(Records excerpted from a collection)
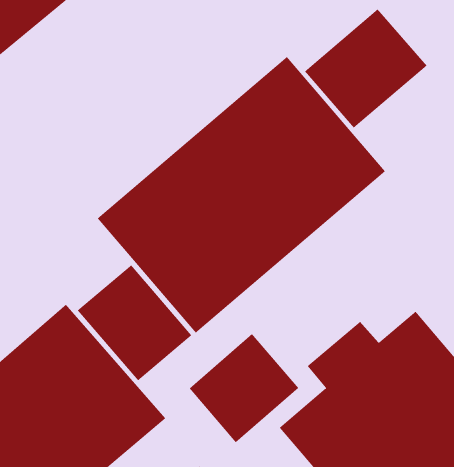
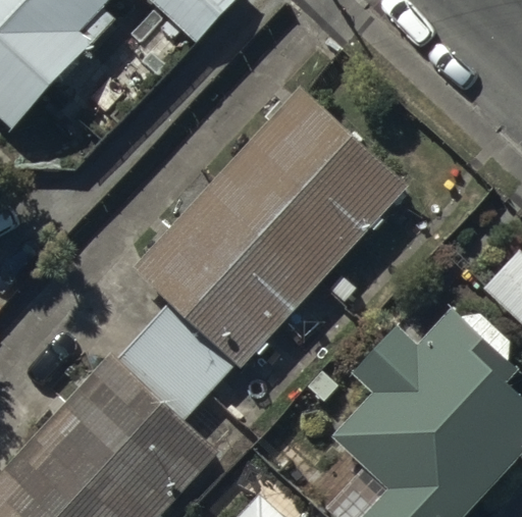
building: [304,8,427,129] -> none
building: [189,333,299,443] -> none

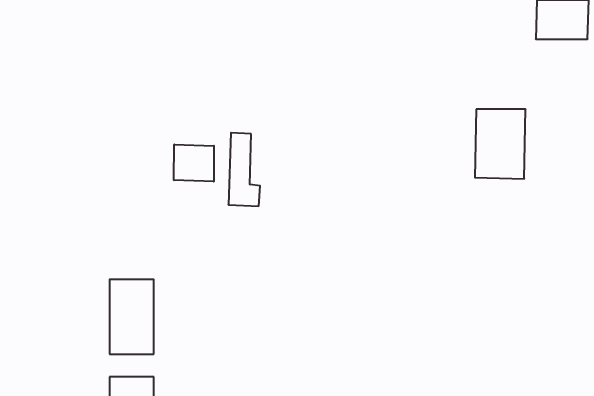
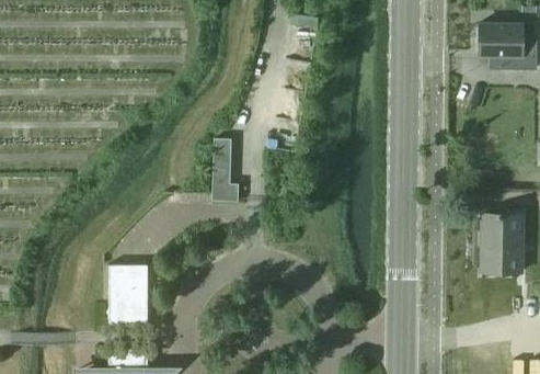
building: [475,109,526,179] -> [480,214,524,274]
building: [174,144,214,182] -> none

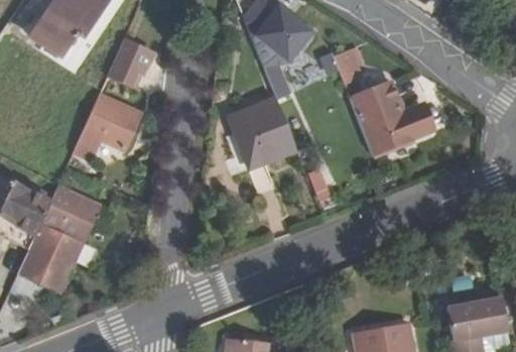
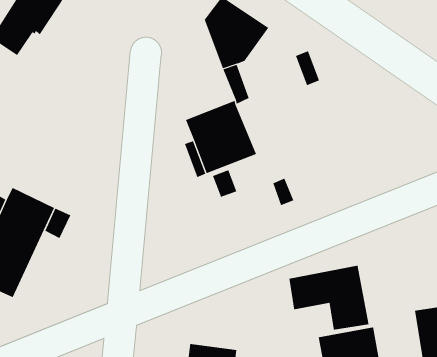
building: [107,40,151,90] -> none
building: [349,84,427,157] -> none
building: [73,95,139,160] -> none
building: none -> [289,265,369,331]

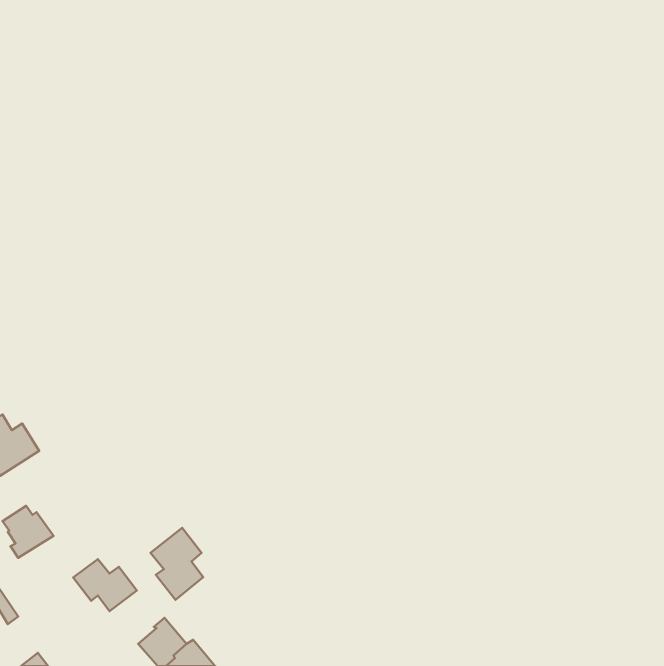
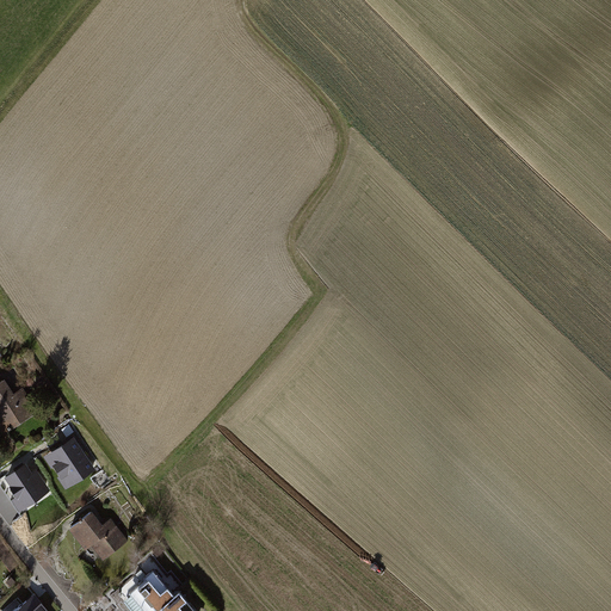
building: none -> [41,437,94,489]
building: [151,528,203,600] -> none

:: WORK TO COMPLETE ::
Repeat word for word the lines beginning at the one with "building: [107,40,151,90] -> none" and ending at the final line of the records above, both included, and no others. Leave the pictures out.

:: RESULT ::
building: [107,40,151,90] -> none
building: [349,84,427,157] -> none
building: [73,95,139,160] -> none
building: none -> [289,265,369,331]

building: none -> [41,437,94,489]
building: [151,528,203,600] -> none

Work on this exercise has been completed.